### Task to carry out
Your answer must be the lines from the first one in the material through the line with "The dumbbell/brown ended", retyped exactly and with no pictures.

### Dataset excerpt
== Segment start ==
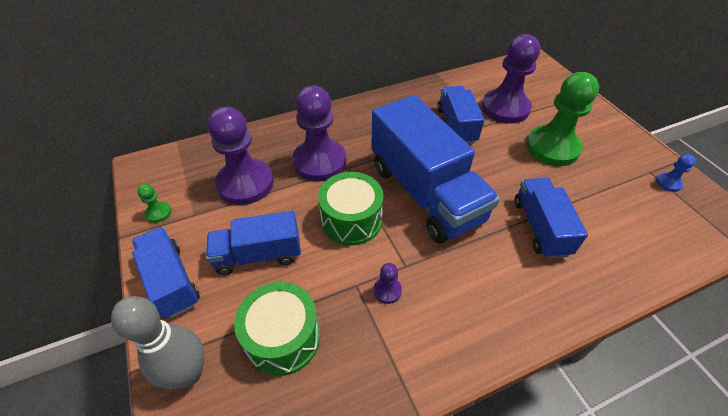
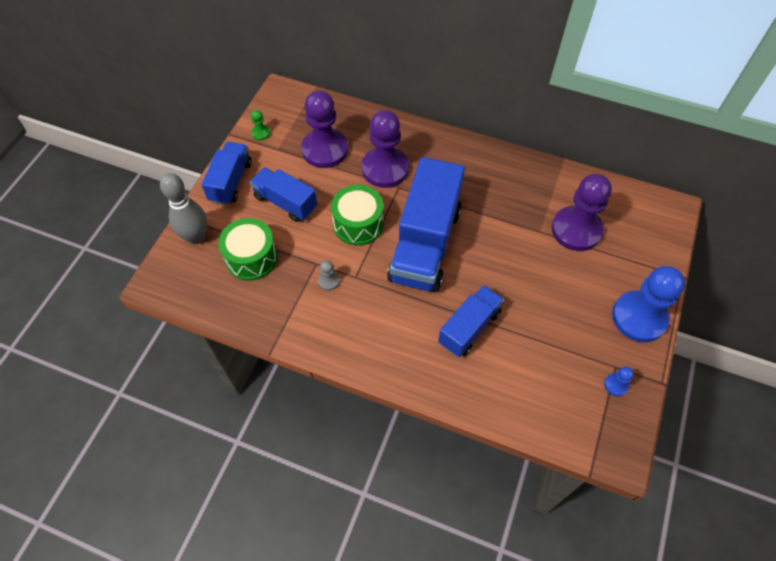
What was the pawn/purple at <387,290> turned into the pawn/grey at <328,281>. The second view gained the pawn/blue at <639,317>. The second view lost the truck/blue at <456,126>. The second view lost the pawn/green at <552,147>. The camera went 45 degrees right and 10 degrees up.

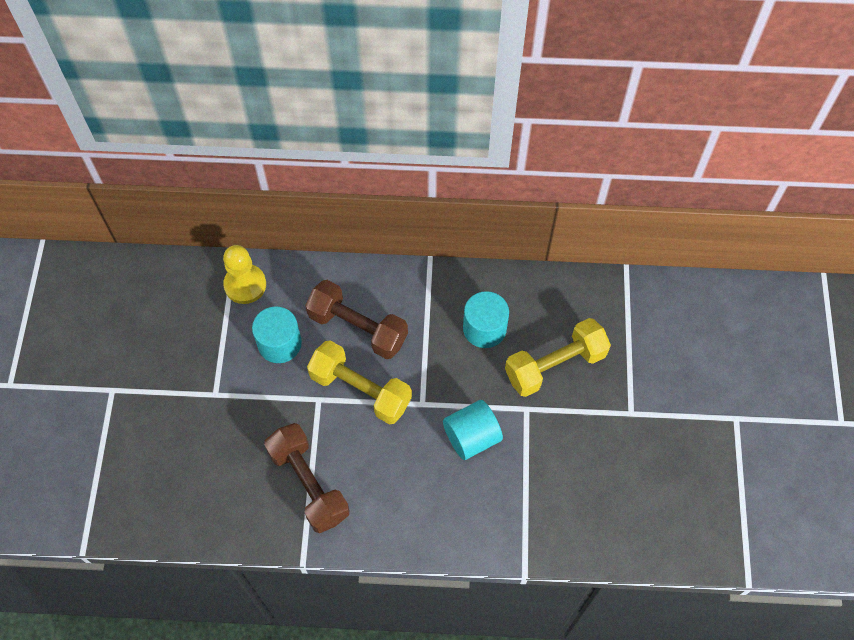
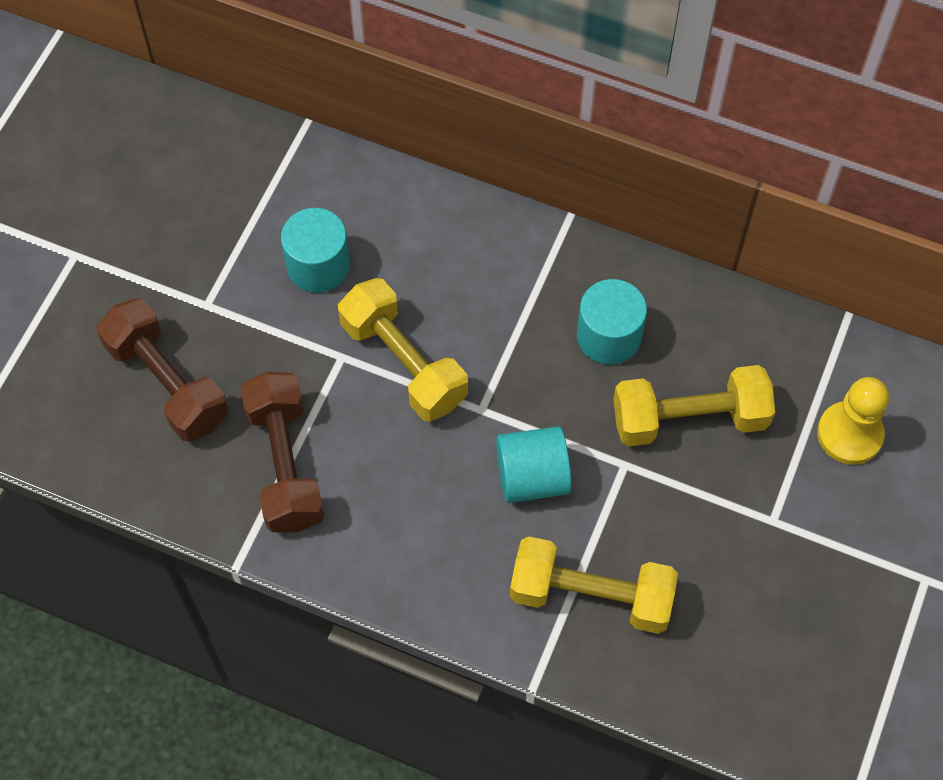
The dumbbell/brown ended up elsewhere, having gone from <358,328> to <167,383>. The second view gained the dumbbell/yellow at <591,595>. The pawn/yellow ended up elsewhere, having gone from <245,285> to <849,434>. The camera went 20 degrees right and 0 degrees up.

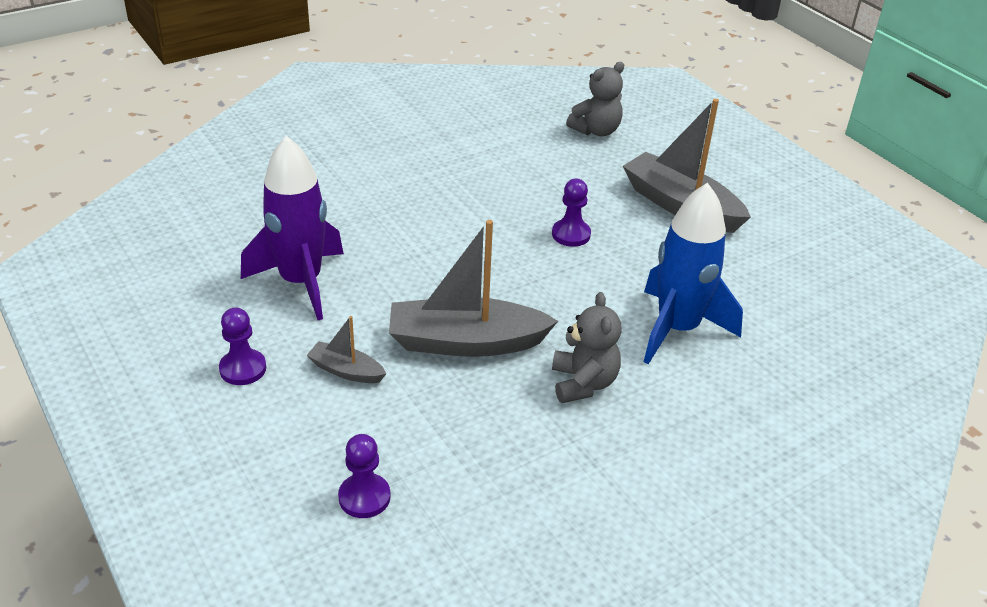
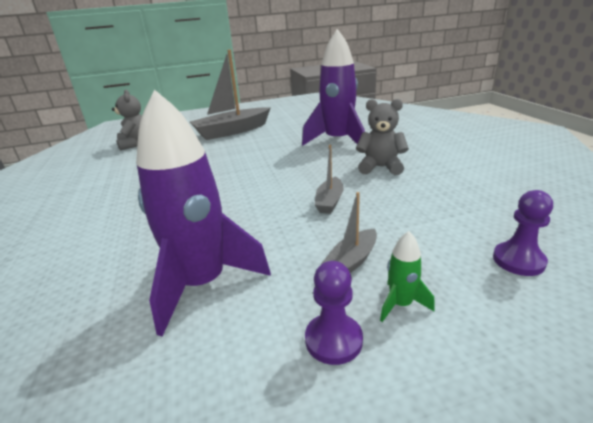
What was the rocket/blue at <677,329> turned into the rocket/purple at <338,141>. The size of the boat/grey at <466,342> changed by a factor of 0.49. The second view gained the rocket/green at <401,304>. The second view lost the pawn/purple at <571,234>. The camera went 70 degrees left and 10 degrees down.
== Segment end ==
### Response to this task
What was the pawn/purple at <387,290> turned into the pawn/grey at <328,281>. The second view gained the pawn/blue at <639,317>. The second view lost the truck/blue at <456,126>. The second view lost the pawn/green at <552,147>. The camera went 45 degrees right and 10 degrees up.

The dumbbell/brown ended up elsewhere, having gone from <358,328> to <167,383>. The second view gained the dumbbell/yellow at <591,595>. The pawn/yellow ended up elsewhere, having gone from <245,285> to <849,434>. The camera went 20 degrees right and 0 degrees up.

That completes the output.